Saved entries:
──────────
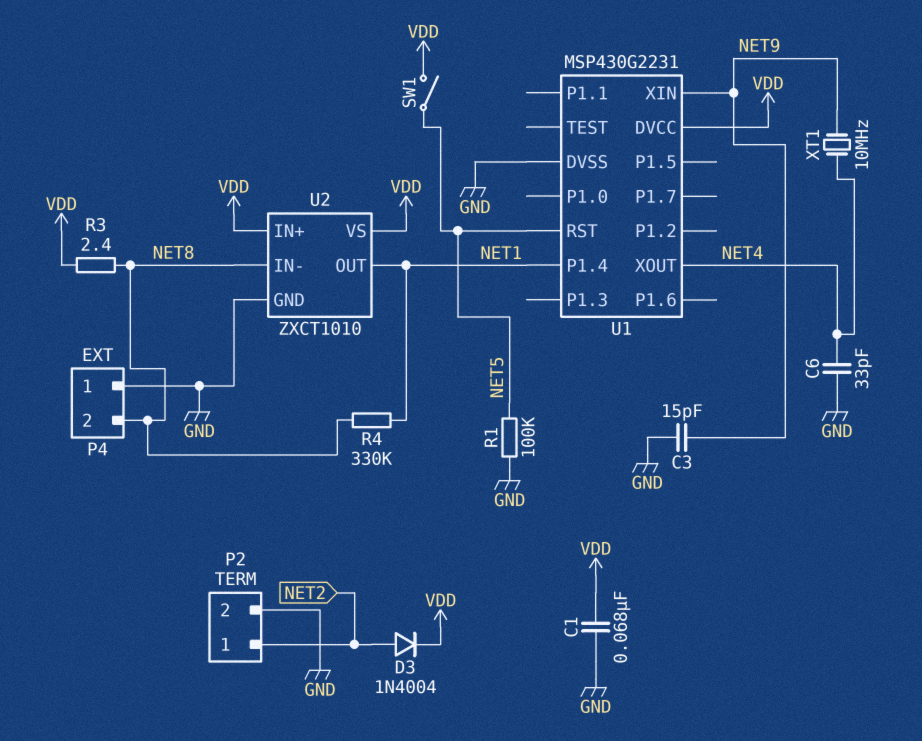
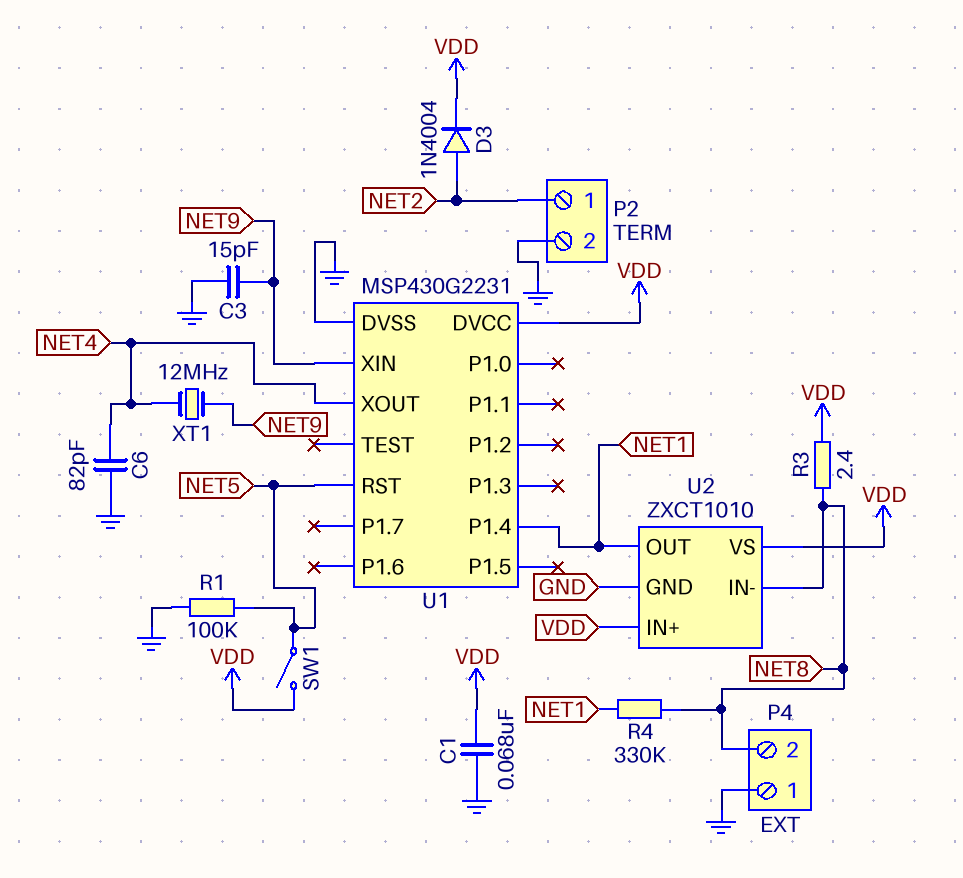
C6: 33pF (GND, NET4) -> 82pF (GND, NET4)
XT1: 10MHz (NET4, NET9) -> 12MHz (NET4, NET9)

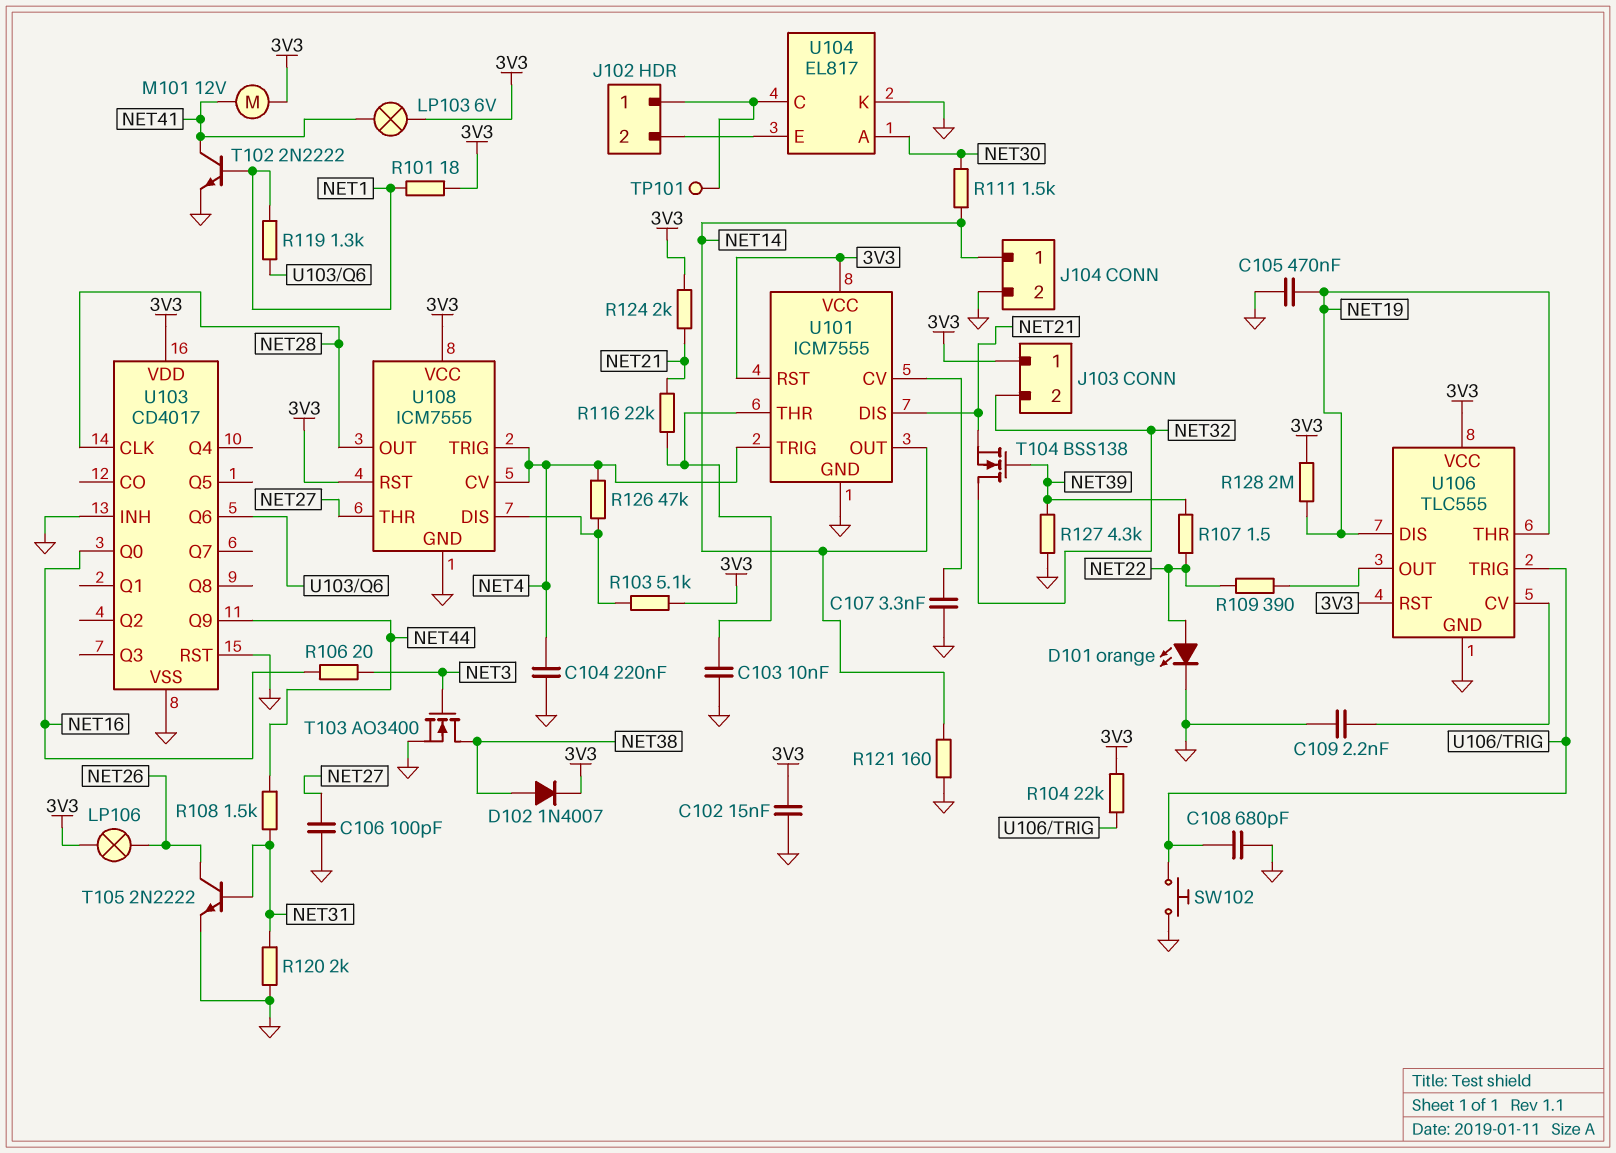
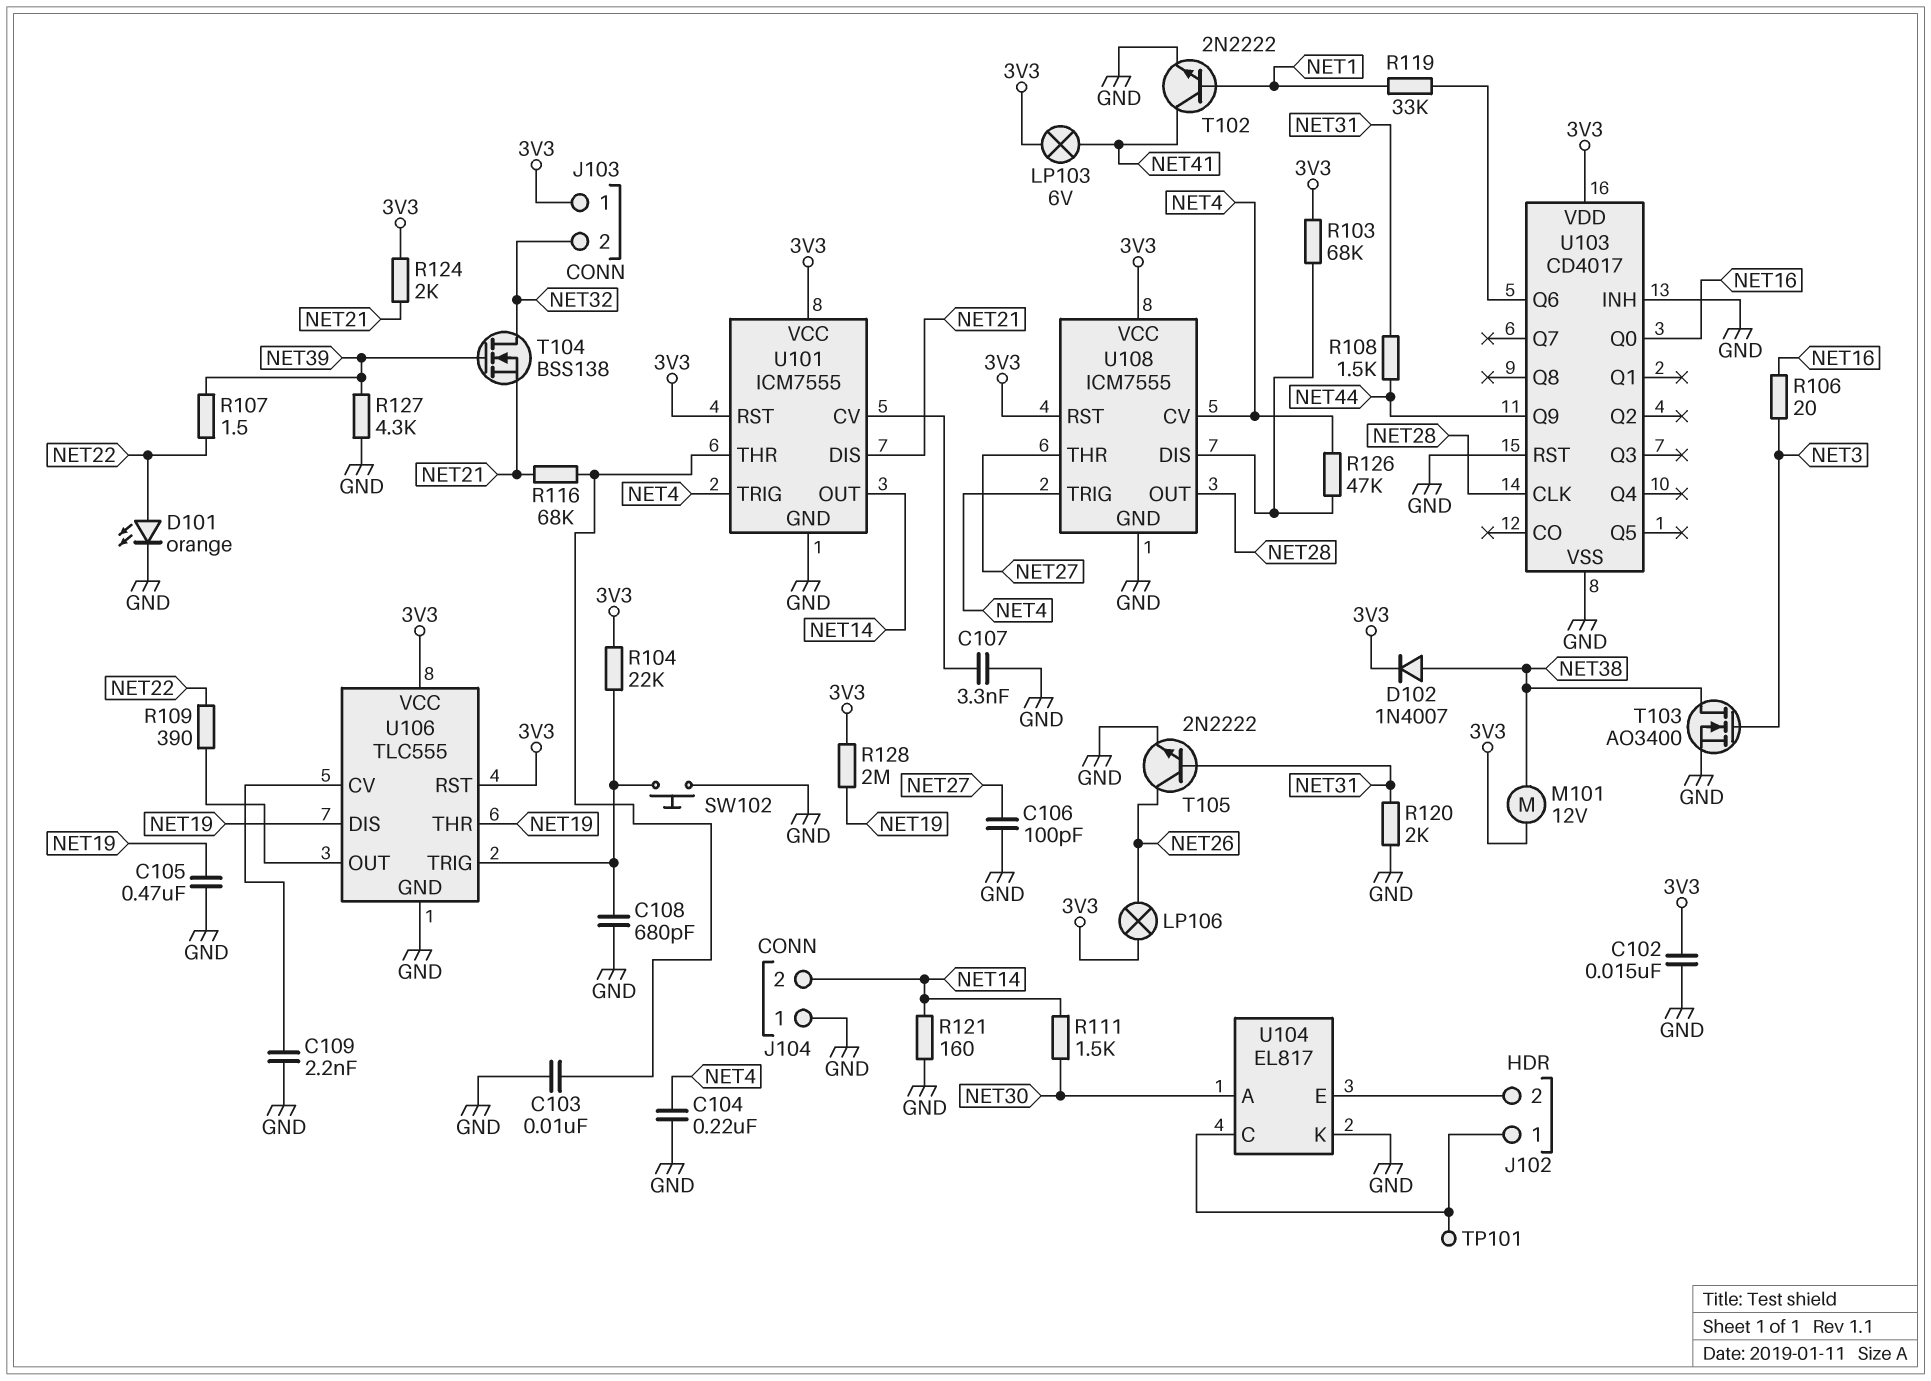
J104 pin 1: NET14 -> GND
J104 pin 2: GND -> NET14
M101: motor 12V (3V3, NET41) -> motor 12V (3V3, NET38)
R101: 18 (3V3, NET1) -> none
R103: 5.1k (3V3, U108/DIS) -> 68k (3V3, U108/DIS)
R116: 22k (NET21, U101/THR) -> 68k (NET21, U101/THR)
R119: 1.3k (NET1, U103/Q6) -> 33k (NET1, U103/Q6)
──────────
[Task requirements]
Transcribe exactly, and only, the lines that extend from the one containing "R103: 5.1k (3V3, U108/DIS)" to the end of the records above, inclusive of both.

[Your solution]
R103: 5.1k (3V3, U108/DIS) -> 68k (3V3, U108/DIS)
R116: 22k (NET21, U101/THR) -> 68k (NET21, U101/THR)
R119: 1.3k (NET1, U103/Q6) -> 33k (NET1, U103/Q6)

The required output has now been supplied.